## THE TASK
Your answer should be the lines of the listing that contain the word "right".

## EXERCISE INPUTS

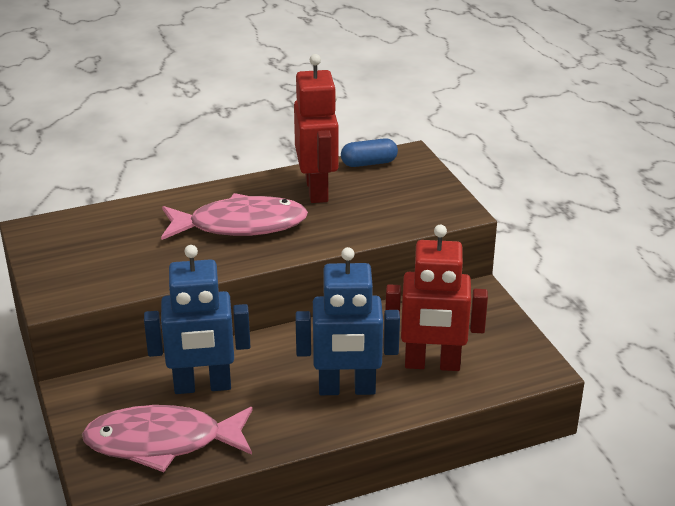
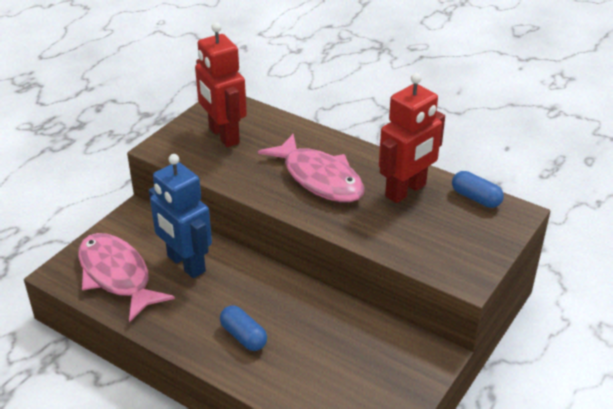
camera: 55 degrees right, 5 degrees up
(347, 389) = (243, 336): blue robot -> blue capsule
(432, 364) = (315, 370): red robot -> red robot (223, 135)

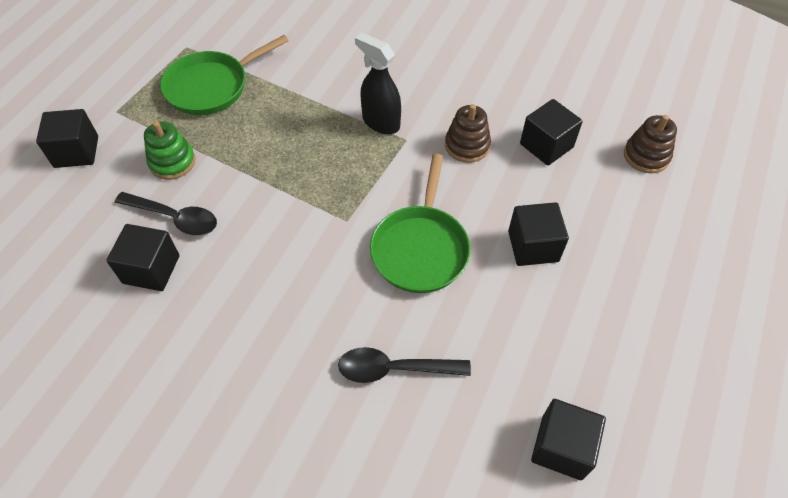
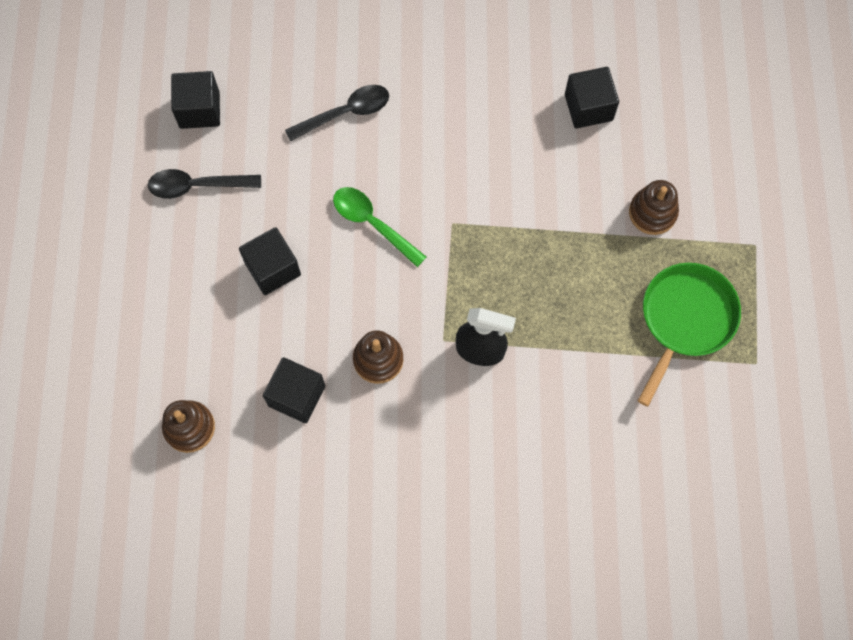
camera: 155 degrees right, 15 degrees up
(76, 152) = (750, 184): black cube -> none
(172, 162) = (652, 213): green stacking toy -> brown stacking toy
(175, 218) = (605, 159): black spoon -> black spoon (197, 186)
(420, 248) = (372, 223): green pan -> green spoon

## ANSWER SPACE
camera: 55 degrees right, 5 degrees up
camera: 155 degrees right, 15 degrees up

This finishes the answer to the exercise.